§ **PROVIDED RECORDS**
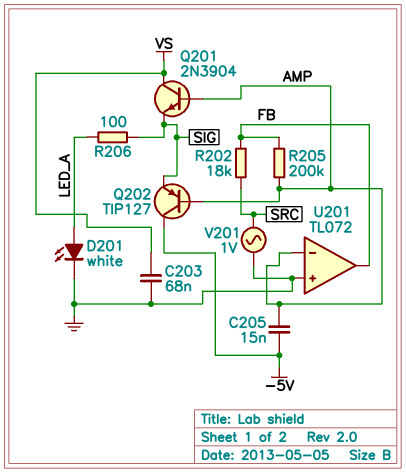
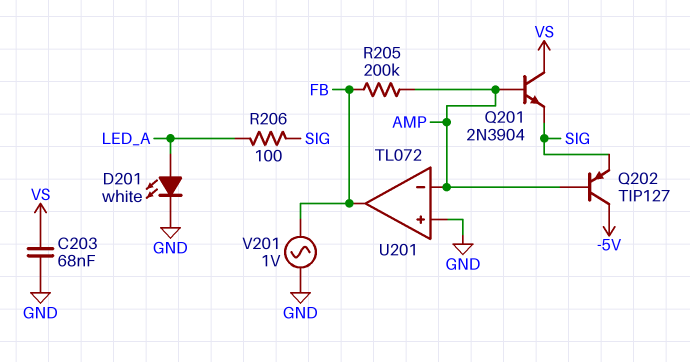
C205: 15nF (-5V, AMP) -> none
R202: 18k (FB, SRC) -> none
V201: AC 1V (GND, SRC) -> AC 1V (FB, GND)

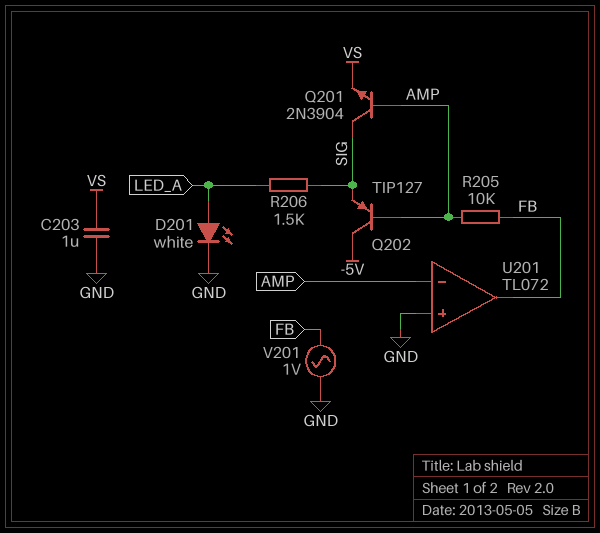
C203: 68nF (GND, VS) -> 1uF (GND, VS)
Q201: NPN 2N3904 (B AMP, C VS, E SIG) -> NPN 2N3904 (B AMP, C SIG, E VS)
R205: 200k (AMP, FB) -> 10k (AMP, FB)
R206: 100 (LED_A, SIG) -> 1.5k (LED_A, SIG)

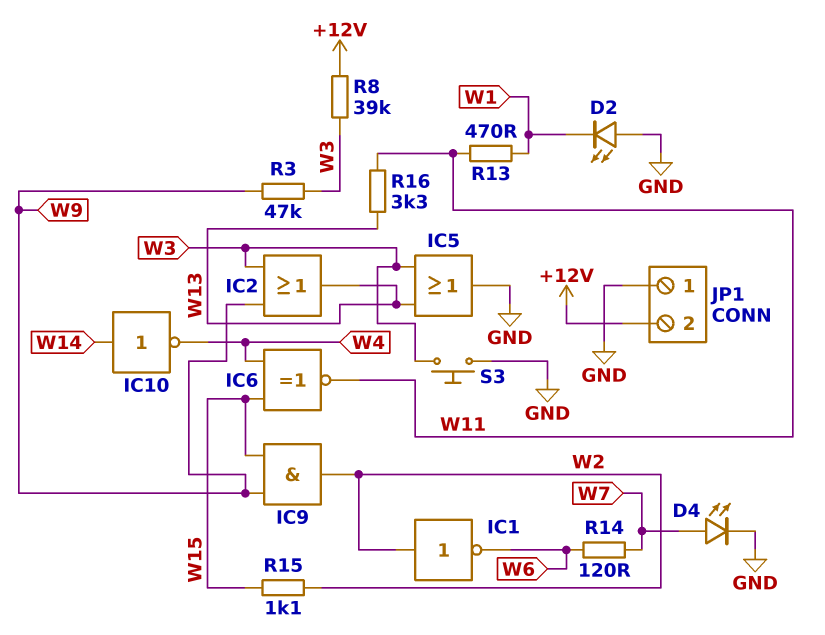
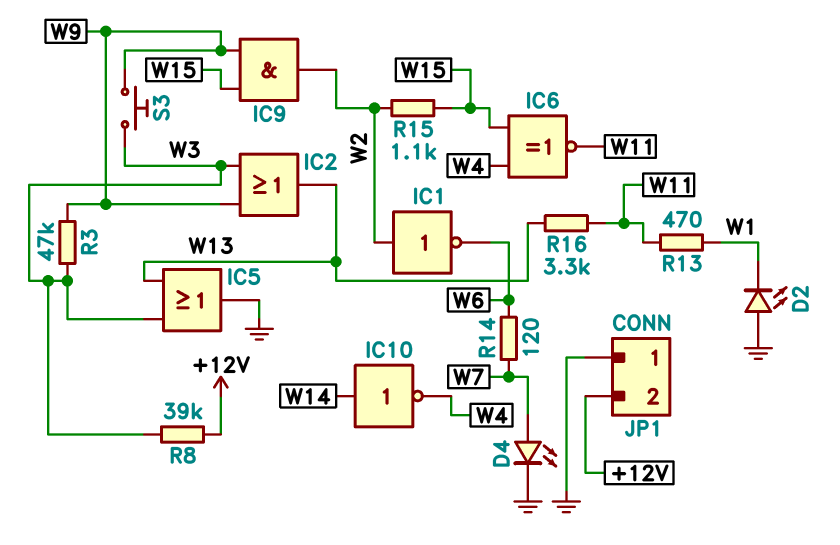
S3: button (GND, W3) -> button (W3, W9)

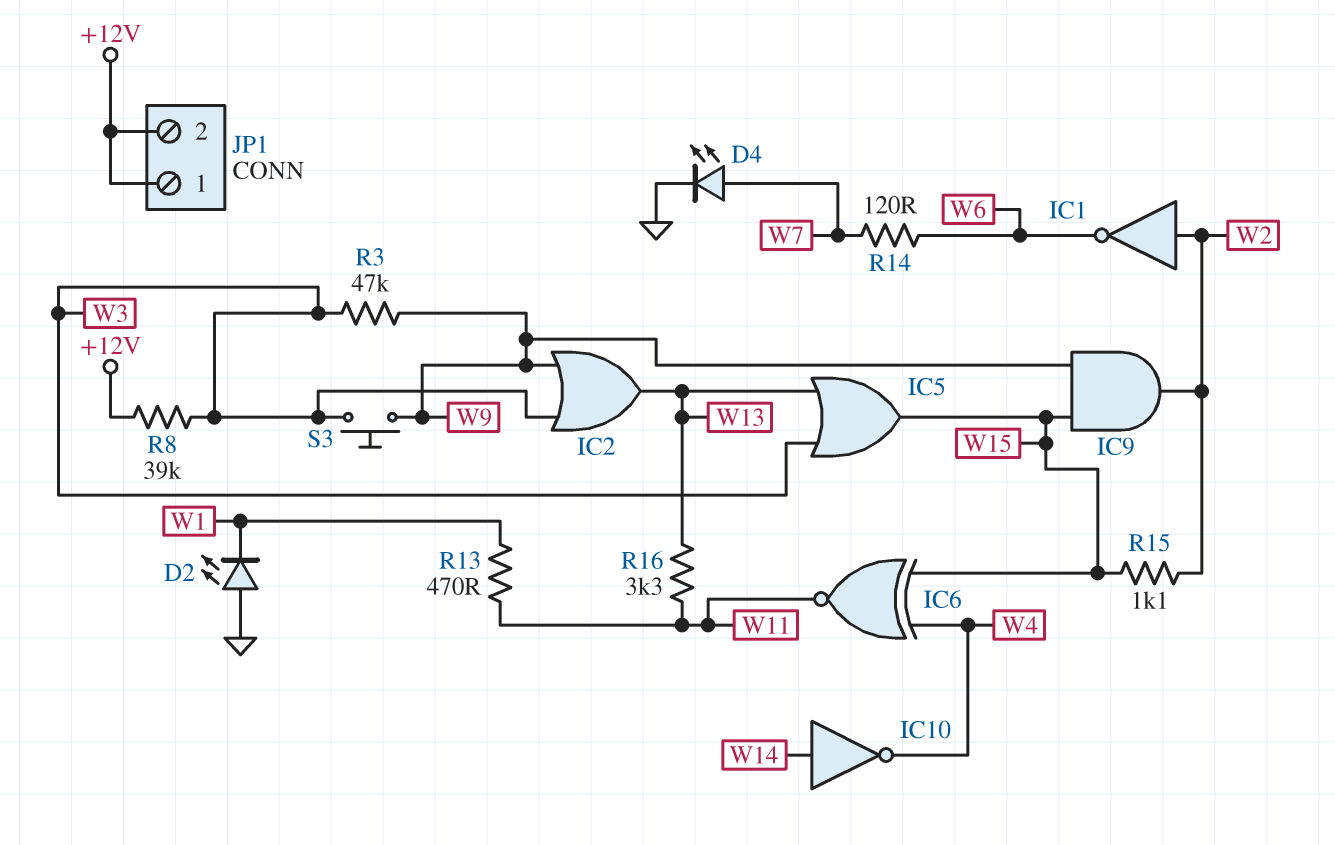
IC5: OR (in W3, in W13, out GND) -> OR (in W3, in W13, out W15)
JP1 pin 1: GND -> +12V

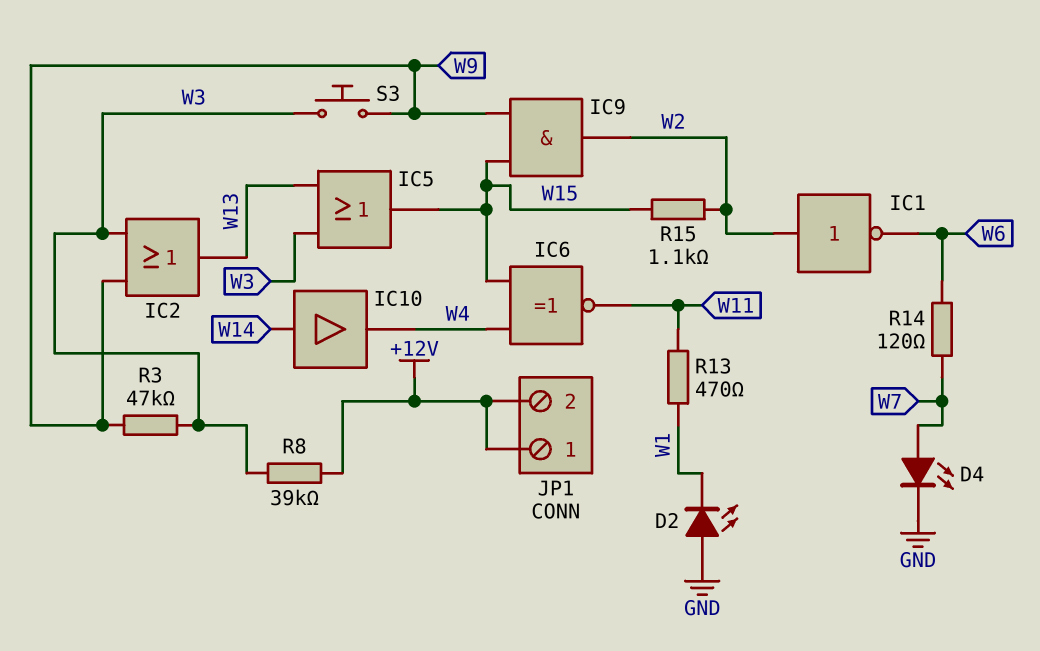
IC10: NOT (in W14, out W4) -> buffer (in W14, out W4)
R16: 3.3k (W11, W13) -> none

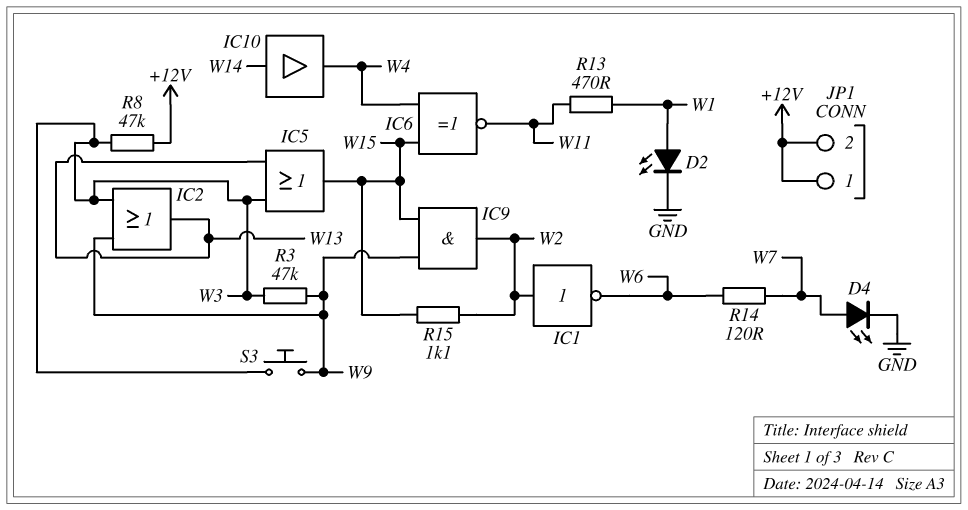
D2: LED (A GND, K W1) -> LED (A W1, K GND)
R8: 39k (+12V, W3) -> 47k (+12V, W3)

§ **TASK ITEM**
From the entries above, copy each line holding "none".

§ **EXPECTED OUTPUT**
C205: 15nF (-5V, AMP) -> none
R202: 18k (FB, SRC) -> none
R16: 3.3k (W11, W13) -> none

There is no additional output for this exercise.